[Listed entries Boundary: Start]
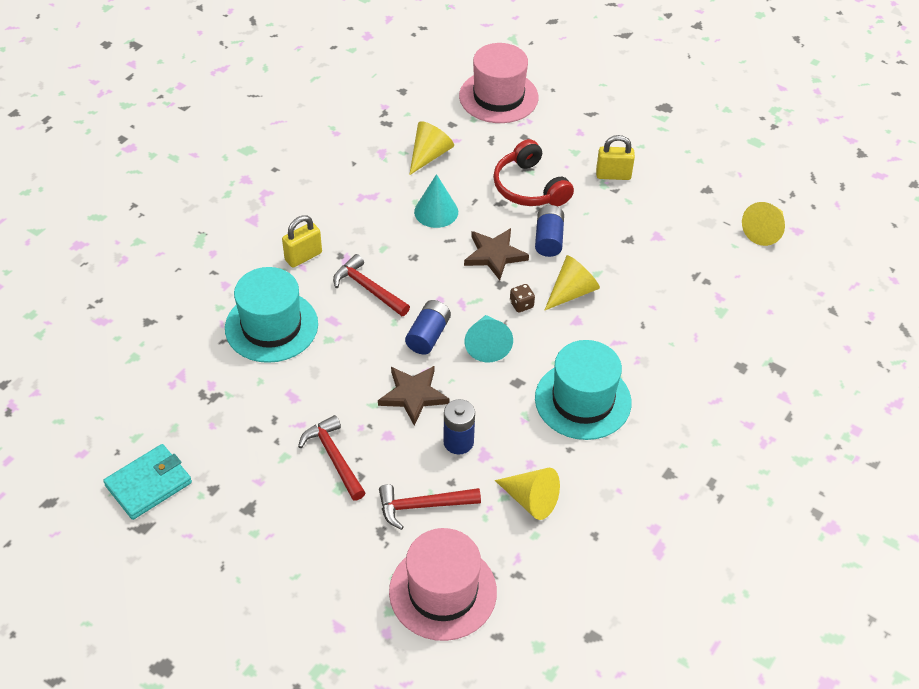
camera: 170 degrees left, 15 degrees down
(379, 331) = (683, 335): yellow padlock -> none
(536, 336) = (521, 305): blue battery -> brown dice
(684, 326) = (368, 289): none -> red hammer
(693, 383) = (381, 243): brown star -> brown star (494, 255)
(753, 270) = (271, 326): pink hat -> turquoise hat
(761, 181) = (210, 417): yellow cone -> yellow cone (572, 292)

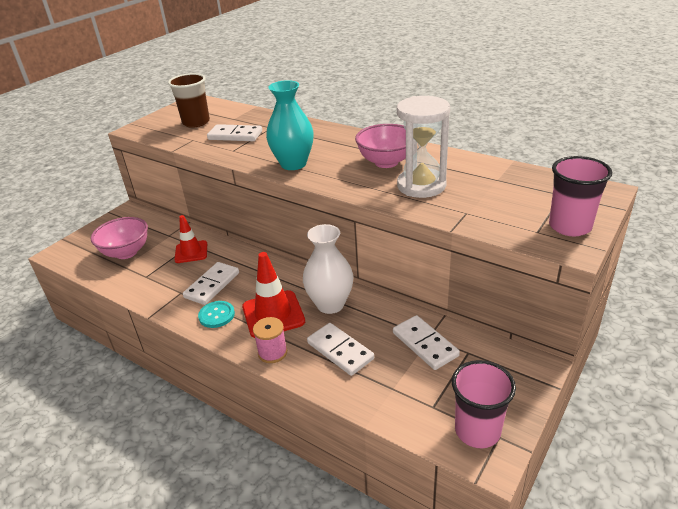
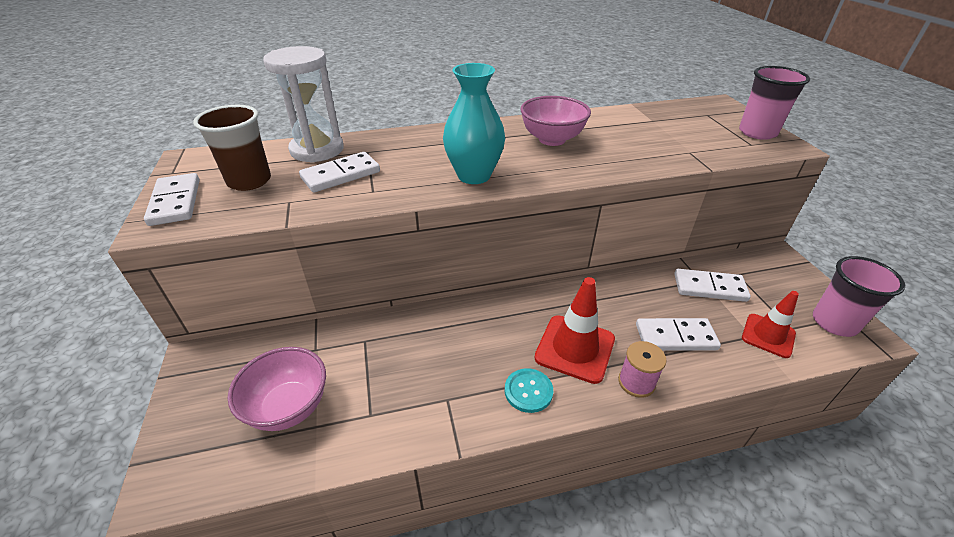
camera: 50 degrees left, 5 degrees up
(191, 252) = (380, 349): red traffic cone -> red traffic cone (768, 335)
(212, 285) = (468, 366): white domino -> white domino (175, 202)
(330, 304) = (601, 305): white vase -> none
(421, 185) = (619, 146): white hourglass -> white hourglass (317, 150)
[Listed entries Boundary: End]
Exercise => Copy each line from the data above that includes "yellow".

Result of this exercise =>
(379, 331) = (683, 335): yellow padlock -> none
(761, 181) = (210, 417): yellow cone -> yellow cone (572, 292)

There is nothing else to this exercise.